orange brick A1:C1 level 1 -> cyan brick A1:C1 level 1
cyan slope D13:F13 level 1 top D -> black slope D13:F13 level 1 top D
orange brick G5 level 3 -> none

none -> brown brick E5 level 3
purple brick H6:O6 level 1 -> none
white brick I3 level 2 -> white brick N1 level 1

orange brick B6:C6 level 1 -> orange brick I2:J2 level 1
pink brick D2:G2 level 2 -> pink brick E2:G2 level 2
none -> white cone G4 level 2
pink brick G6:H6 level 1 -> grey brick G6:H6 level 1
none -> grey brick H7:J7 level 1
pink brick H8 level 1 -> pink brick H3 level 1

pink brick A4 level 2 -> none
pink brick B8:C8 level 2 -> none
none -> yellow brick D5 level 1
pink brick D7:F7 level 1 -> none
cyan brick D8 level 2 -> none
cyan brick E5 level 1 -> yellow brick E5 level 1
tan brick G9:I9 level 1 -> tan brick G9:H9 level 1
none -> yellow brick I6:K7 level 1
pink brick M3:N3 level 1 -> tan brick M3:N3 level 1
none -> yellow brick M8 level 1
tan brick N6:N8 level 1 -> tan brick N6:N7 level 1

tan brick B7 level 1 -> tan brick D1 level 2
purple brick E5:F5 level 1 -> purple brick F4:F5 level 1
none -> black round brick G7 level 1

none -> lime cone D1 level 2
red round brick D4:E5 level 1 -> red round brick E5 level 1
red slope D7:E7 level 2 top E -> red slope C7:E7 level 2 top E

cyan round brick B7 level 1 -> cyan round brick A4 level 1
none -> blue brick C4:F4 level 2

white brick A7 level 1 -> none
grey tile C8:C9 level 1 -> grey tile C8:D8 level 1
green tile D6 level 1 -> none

..............................

● REQUIRED WORK
Lines wanted from the listing above: the line with "cyan brick E5" up to and including the line with "none -> lime cone D1 level 2". Please write them out exactly, adding nothing else.

● ANSWER TO THIS EXERCISE
cyan brick E5 level 1 -> yellow brick E5 level 1
tan brick G9:I9 level 1 -> tan brick G9:H9 level 1
none -> yellow brick I6:K7 level 1
pink brick M3:N3 level 1 -> tan brick M3:N3 level 1
none -> yellow brick M8 level 1
tan brick N6:N8 level 1 -> tan brick N6:N7 level 1

tan brick B7 level 1 -> tan brick D1 level 2
purple brick E5:F5 level 1 -> purple brick F4:F5 level 1
none -> black round brick G7 level 1

none -> lime cone D1 level 2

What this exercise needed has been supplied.